- _Task directions_: Restate, exactly as written, the entries below from the line that holds "none -> cyan round brick F1 level 1" through the line that holds "none -> cyan brick E8:E11 level 2". Pictures are not part of the copy.
====== The data ======
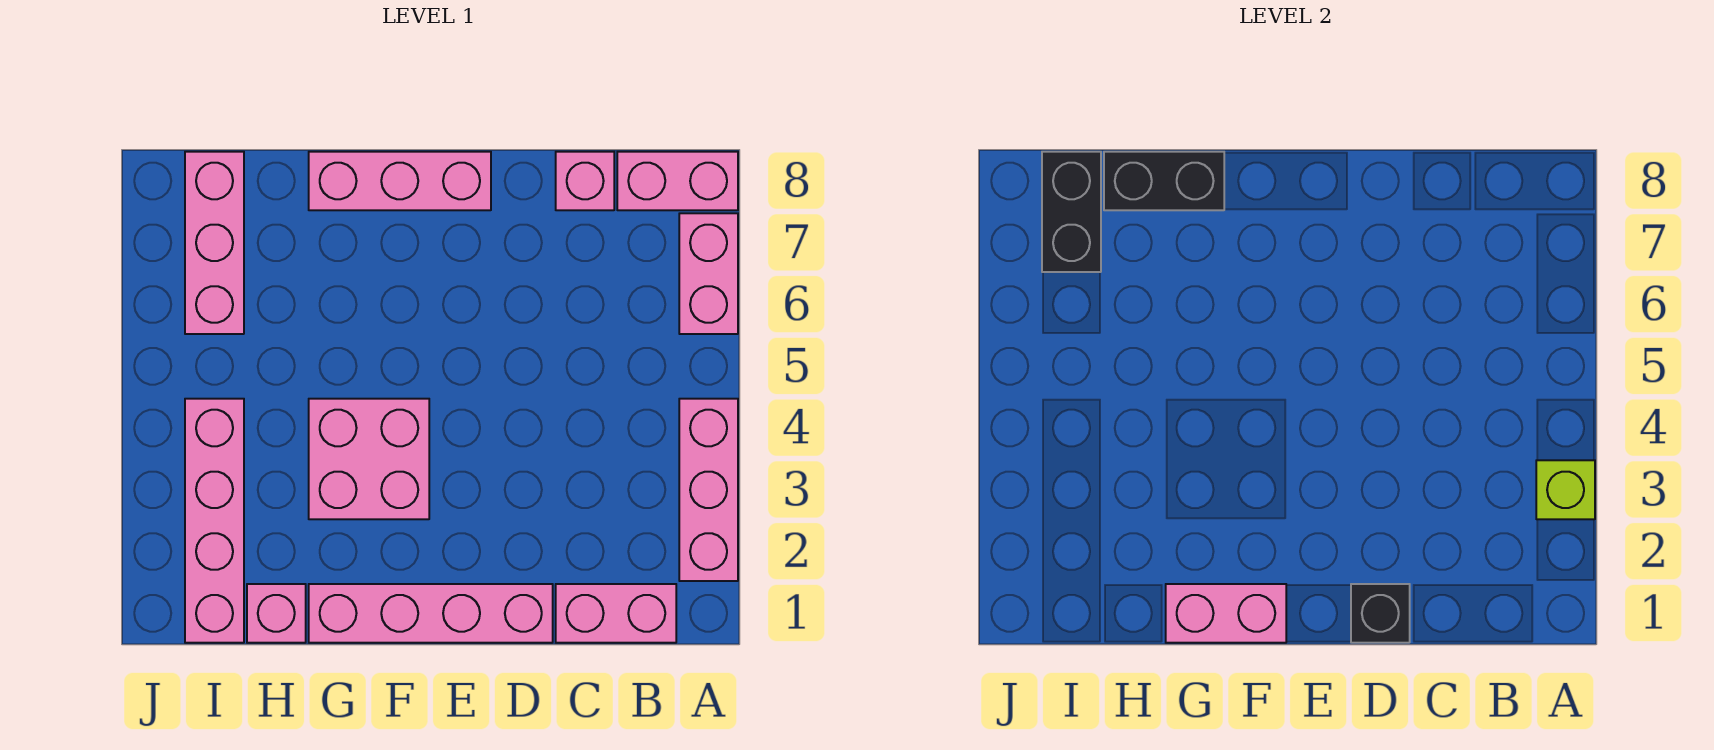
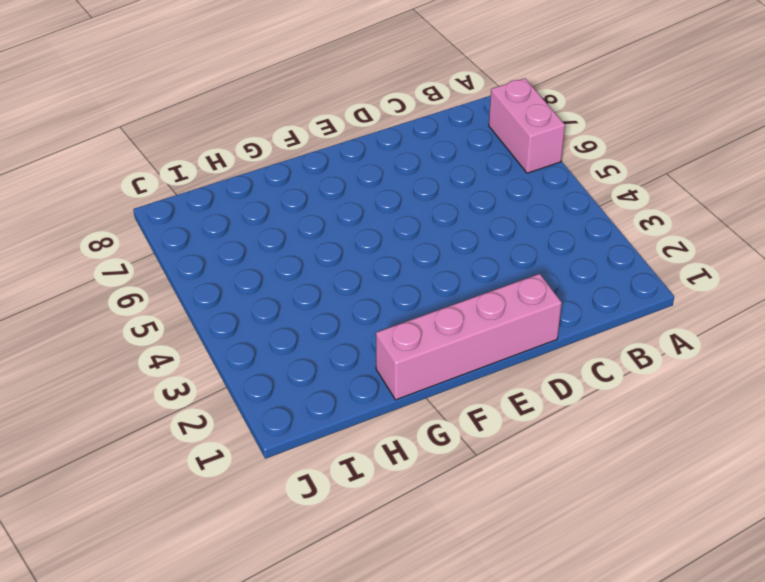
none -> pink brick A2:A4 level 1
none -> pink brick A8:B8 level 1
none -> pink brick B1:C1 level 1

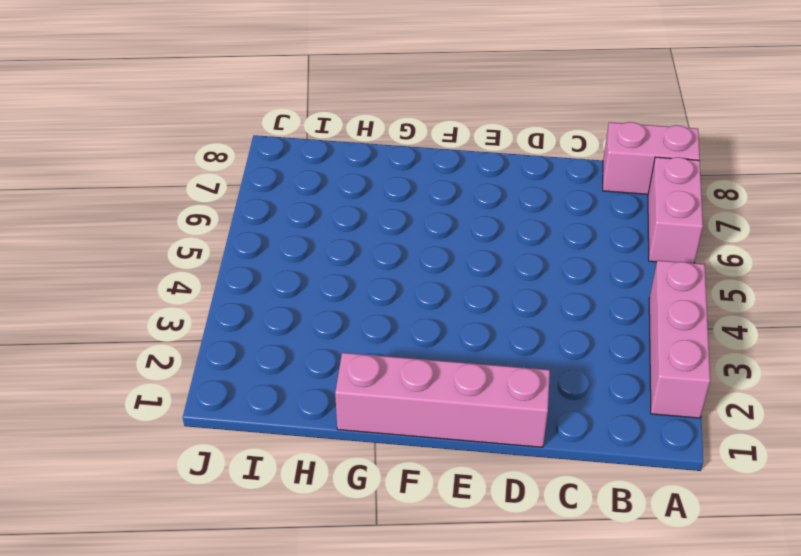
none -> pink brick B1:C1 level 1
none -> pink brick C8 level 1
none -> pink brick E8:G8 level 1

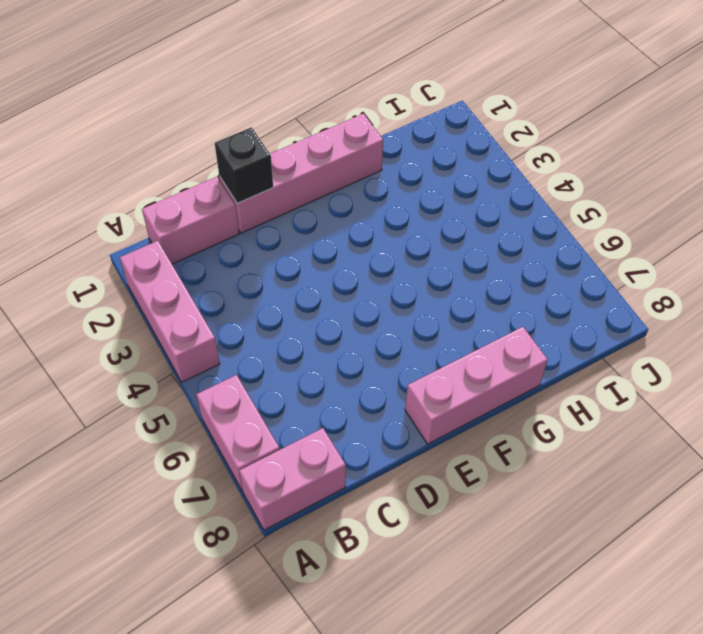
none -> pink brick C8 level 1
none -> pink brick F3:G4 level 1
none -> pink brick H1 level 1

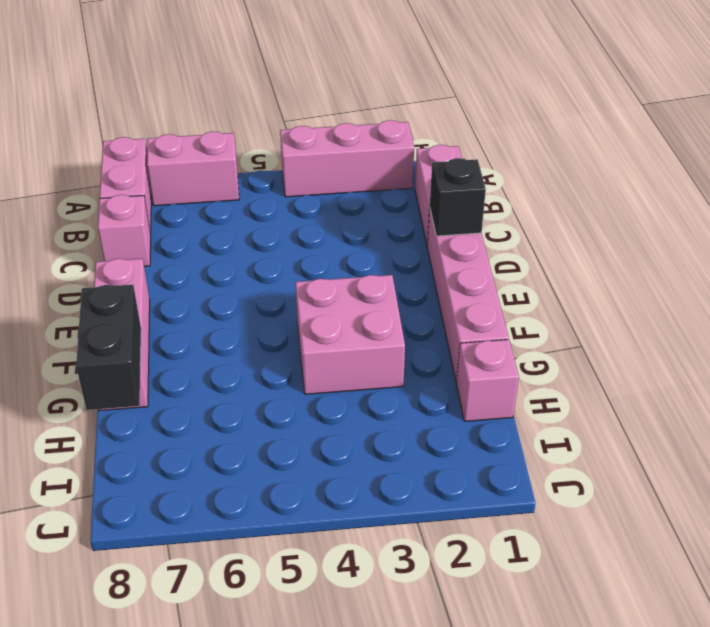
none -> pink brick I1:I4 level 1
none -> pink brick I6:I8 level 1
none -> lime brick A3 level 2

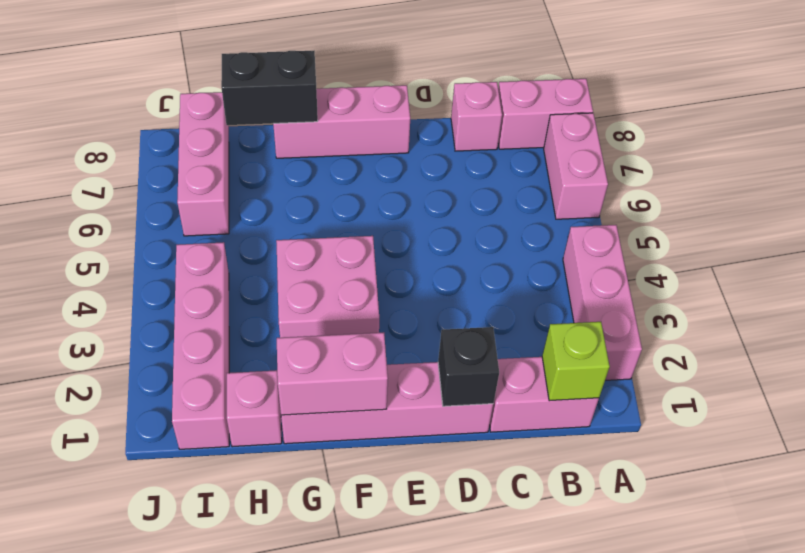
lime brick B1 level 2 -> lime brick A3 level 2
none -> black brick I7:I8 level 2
======
====== The data ======
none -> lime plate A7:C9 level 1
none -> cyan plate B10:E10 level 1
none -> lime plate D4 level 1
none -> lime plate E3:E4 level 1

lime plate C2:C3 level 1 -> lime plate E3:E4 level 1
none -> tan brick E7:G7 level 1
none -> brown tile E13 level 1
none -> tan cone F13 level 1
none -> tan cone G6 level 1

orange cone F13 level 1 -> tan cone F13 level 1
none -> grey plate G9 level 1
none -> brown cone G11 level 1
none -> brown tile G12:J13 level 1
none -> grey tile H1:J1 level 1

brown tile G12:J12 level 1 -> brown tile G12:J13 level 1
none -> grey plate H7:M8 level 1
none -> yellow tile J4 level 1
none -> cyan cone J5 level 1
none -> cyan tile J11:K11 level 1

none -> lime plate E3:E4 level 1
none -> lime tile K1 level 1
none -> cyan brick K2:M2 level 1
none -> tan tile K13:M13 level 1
======
====== The data ======
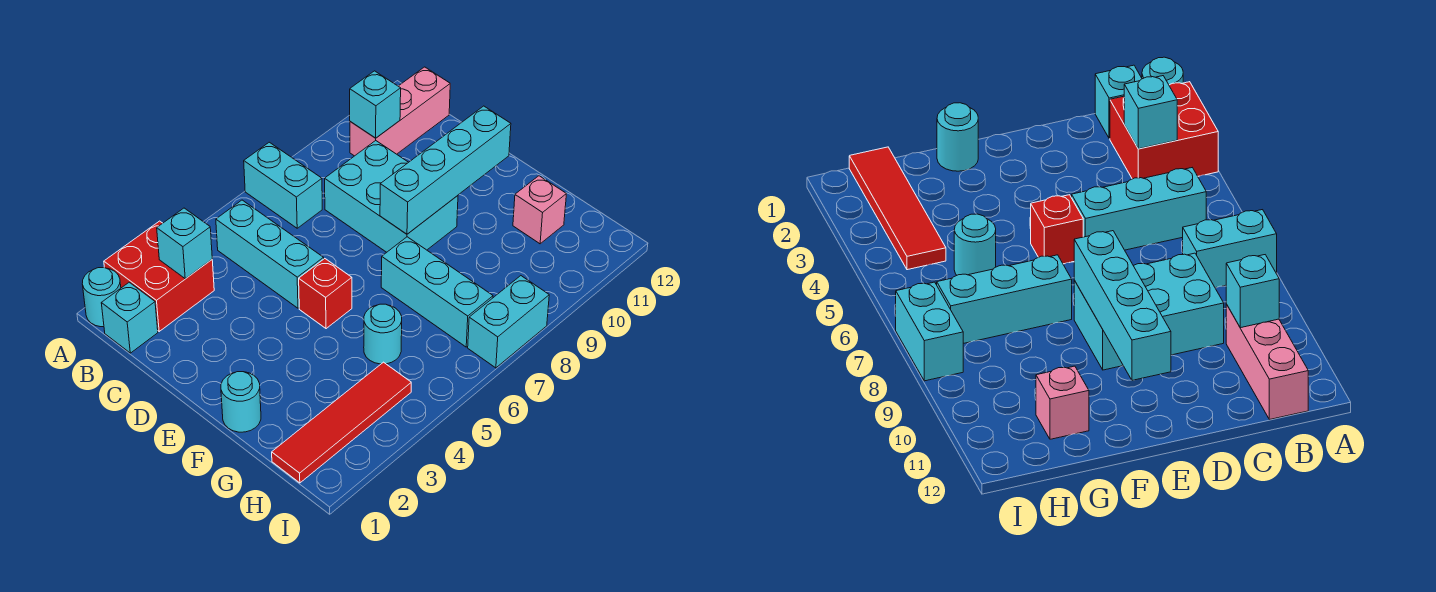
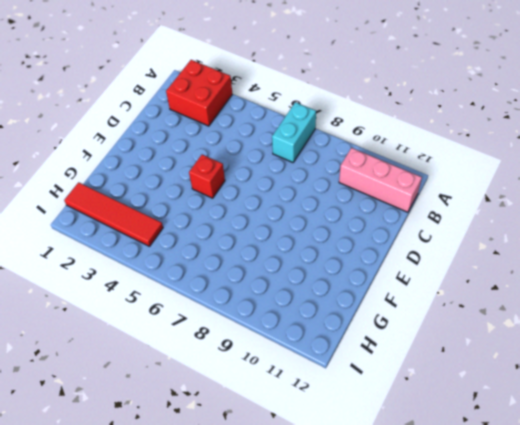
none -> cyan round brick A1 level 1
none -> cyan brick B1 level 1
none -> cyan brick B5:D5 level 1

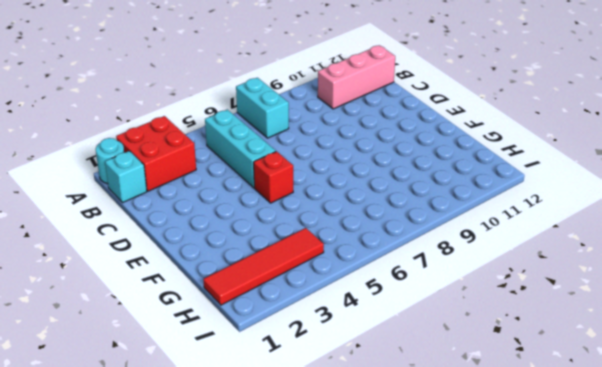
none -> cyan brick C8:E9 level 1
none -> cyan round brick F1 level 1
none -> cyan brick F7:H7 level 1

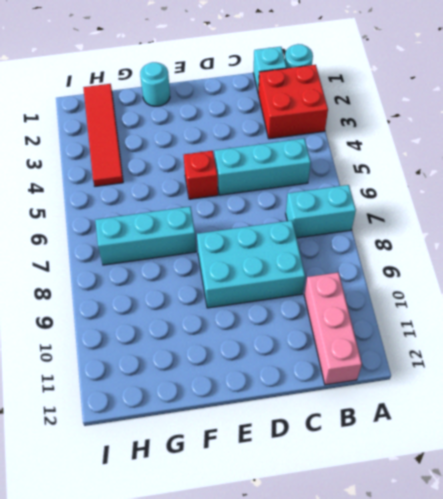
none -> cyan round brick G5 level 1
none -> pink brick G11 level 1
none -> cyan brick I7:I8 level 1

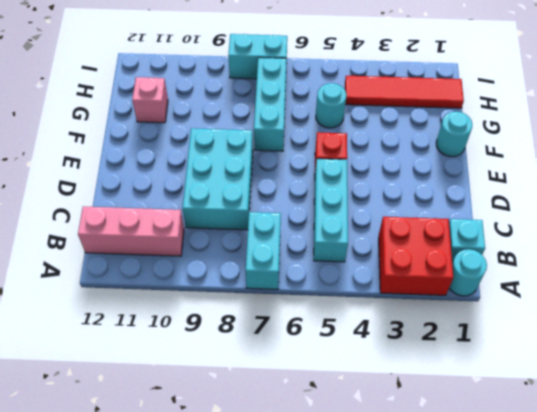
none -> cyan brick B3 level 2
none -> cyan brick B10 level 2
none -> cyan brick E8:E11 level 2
======
- _Answer space_:
none -> cyan round brick F1 level 1
none -> cyan brick F7:H7 level 1

none -> cyan round brick G5 level 1
none -> pink brick G11 level 1
none -> cyan brick I7:I8 level 1

none -> cyan brick B3 level 2
none -> cyan brick B10 level 2
none -> cyan brick E8:E11 level 2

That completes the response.